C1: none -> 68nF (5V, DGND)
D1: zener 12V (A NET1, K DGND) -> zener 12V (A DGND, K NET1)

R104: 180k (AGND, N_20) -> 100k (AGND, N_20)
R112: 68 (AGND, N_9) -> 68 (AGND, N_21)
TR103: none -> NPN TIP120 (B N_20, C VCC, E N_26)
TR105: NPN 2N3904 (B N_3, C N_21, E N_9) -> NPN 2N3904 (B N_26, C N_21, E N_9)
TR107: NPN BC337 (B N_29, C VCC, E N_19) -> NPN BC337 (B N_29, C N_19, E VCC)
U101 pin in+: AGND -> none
==========
● **Work request**
From the listing above, return every line that contains the word "AGND".

● **Finished exercise**
R104: 180k (AGND, N_20) -> 100k (AGND, N_20)
R112: 68 (AGND, N_9) -> 68 (AGND, N_21)
U101 pin in+: AGND -> none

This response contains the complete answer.